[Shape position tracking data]
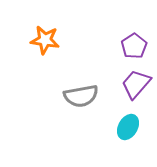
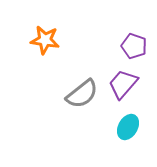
purple pentagon: rotated 20 degrees counterclockwise
purple trapezoid: moved 13 px left
gray semicircle: moved 1 px right, 2 px up; rotated 28 degrees counterclockwise
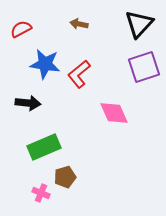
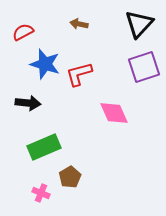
red semicircle: moved 2 px right, 3 px down
blue star: rotated 8 degrees clockwise
red L-shape: rotated 24 degrees clockwise
brown pentagon: moved 5 px right; rotated 15 degrees counterclockwise
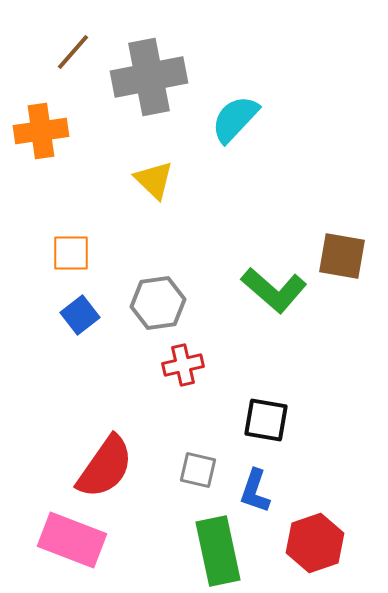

Exercise details: What must be returned is a bare number, the count of lines in the entries holding the string "counterclockwise".

Exercise result: 3